### How to complete this task
Two lines in the data below mark the range: the one with "(573, 347) = (568, 194): green" and the one with "(609, 520) = (700, 301): yellow". Return both, along with every line between them, exactly.

### Supplied material
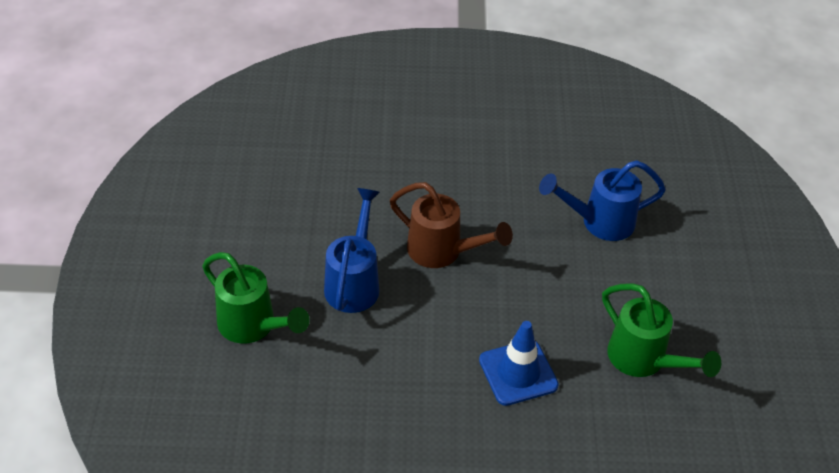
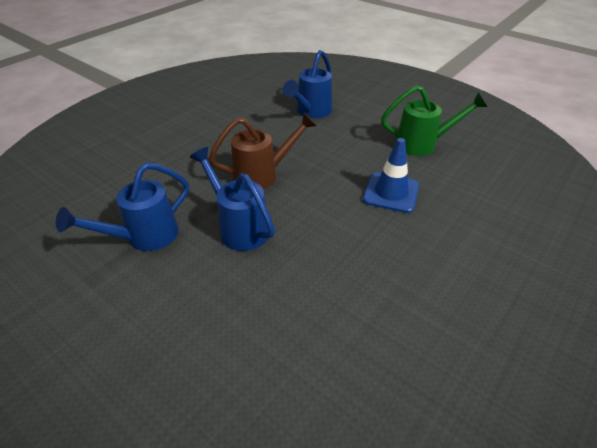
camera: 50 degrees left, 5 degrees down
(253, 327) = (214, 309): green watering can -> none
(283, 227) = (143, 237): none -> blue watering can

==

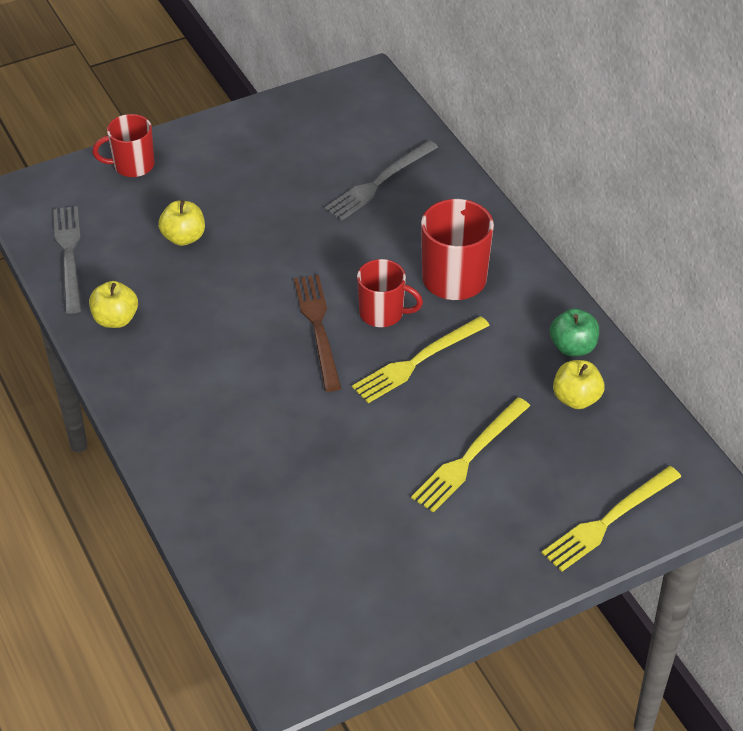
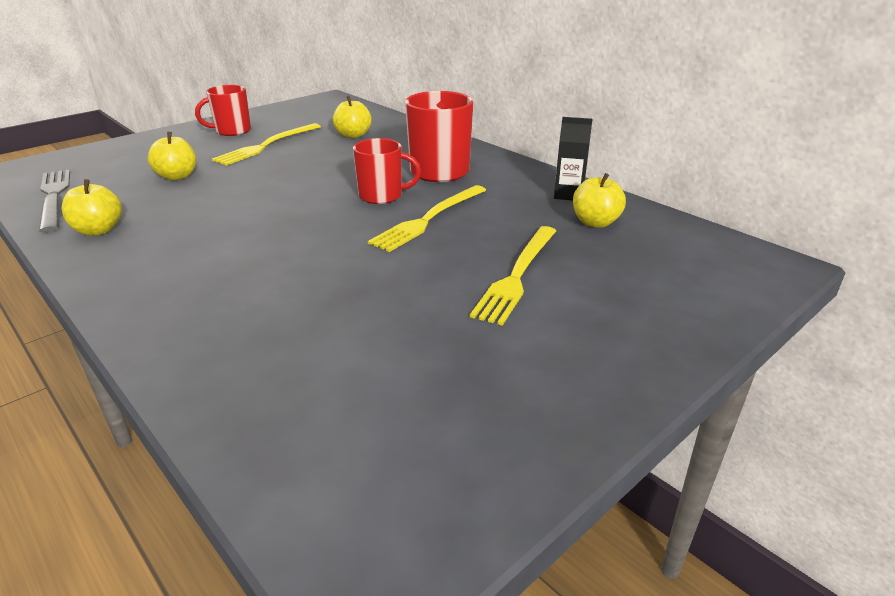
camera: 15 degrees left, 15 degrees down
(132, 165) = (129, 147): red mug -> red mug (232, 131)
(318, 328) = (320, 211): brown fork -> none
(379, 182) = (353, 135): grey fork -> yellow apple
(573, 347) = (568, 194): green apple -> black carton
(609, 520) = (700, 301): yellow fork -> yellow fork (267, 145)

### Task result
(573, 347) = (568, 194): green apple -> black carton
(609, 520) = (700, 301): yellow fork -> yellow fork (267, 145)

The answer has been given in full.